→ **Problem to work on**: Please find all lines in the data that hold the string "brick" and copy them.

──────── Data

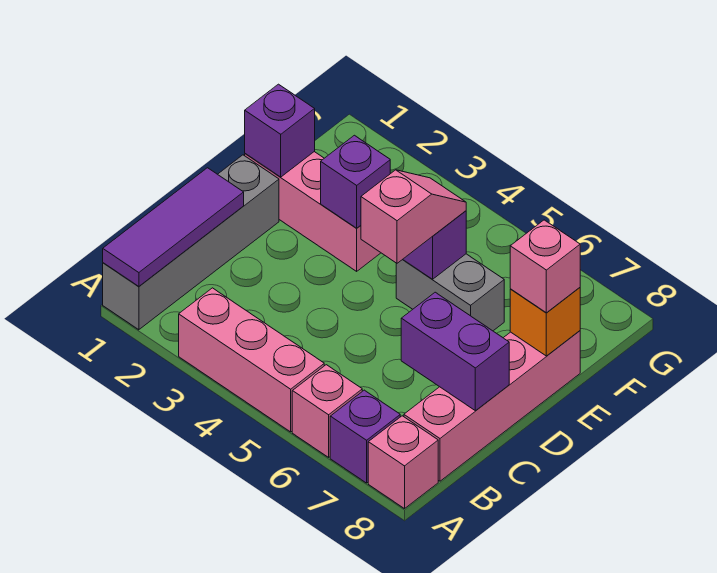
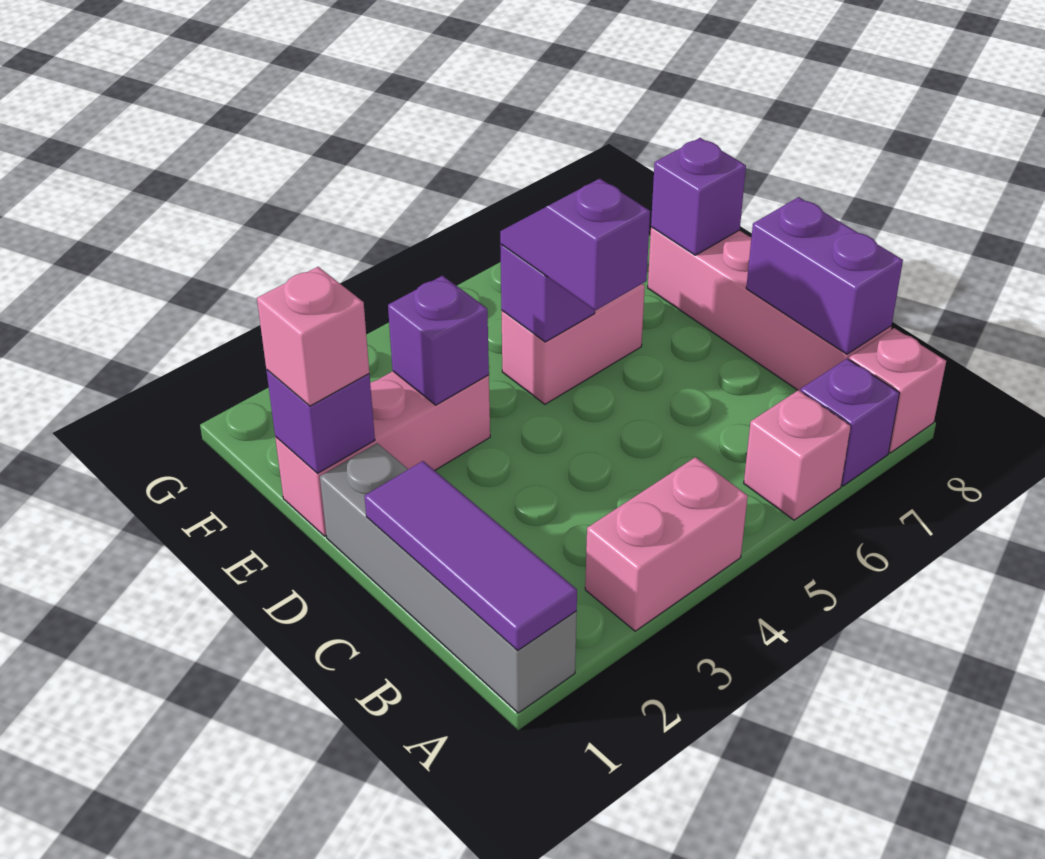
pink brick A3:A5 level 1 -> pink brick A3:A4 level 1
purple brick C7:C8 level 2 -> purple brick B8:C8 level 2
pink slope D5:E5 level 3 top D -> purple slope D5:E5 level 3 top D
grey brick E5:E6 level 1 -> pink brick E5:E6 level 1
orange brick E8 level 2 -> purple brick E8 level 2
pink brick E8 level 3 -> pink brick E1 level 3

────────────────

→ **Problem solution**:
pink brick A3:A5 level 1 -> pink brick A3:A4 level 1
purple brick C7:C8 level 2 -> purple brick B8:C8 level 2
grey brick E5:E6 level 1 -> pink brick E5:E6 level 1
orange brick E8 level 2 -> purple brick E8 level 2
pink brick E8 level 3 -> pink brick E1 level 3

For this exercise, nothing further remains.